● **Task prompt**: Copy, from the material below, each line that contains the word "minus".

● **Extracted entries**:
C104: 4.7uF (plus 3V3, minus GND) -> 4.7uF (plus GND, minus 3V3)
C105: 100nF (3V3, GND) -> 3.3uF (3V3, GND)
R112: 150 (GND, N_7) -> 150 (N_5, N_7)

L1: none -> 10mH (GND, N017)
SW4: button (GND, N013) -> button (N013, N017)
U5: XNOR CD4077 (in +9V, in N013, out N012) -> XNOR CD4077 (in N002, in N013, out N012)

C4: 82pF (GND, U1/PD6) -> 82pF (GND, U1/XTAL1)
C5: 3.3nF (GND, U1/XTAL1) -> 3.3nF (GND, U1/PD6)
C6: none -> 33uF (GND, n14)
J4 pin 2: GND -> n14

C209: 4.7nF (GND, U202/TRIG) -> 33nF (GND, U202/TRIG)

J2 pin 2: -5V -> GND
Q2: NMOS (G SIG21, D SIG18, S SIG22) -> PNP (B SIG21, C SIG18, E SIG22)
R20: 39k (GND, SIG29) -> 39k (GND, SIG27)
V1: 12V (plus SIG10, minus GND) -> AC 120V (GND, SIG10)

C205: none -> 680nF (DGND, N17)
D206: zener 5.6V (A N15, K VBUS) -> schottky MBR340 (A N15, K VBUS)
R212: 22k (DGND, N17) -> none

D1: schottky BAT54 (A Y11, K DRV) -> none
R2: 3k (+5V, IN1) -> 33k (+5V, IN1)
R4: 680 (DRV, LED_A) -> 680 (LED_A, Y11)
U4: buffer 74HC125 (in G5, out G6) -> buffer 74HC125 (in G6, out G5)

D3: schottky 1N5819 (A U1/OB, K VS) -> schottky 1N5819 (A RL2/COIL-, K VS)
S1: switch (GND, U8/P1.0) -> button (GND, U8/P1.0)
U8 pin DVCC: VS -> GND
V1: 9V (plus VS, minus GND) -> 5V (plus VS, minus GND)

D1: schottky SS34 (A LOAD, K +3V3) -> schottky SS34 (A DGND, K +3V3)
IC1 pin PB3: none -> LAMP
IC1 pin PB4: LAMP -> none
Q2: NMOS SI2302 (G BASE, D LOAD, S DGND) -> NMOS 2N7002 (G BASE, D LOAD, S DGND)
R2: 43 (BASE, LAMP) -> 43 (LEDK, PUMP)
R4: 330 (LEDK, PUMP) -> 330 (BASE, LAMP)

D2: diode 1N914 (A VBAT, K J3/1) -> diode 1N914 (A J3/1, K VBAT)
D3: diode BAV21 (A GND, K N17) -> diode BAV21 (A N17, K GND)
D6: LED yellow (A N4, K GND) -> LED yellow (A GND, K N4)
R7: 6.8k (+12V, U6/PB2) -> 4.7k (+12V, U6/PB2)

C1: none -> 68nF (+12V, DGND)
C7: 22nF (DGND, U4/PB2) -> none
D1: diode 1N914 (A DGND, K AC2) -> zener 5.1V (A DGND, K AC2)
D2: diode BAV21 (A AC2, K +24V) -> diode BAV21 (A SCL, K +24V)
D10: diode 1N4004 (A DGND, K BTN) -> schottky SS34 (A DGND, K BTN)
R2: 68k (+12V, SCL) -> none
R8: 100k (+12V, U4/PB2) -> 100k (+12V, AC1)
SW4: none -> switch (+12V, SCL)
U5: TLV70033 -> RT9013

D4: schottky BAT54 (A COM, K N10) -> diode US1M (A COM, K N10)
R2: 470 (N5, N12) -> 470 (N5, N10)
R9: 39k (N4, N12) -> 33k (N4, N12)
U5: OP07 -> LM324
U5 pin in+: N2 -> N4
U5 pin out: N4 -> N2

● **Solution for this exercise**:
C104: 4.7uF (plus 3V3, minus GND) -> 4.7uF (plus GND, minus 3V3)
V1: 12V (plus SIG10, minus GND) -> AC 120V (GND, SIG10)
V1: 9V (plus VS, minus GND) -> 5V (plus VS, minus GND)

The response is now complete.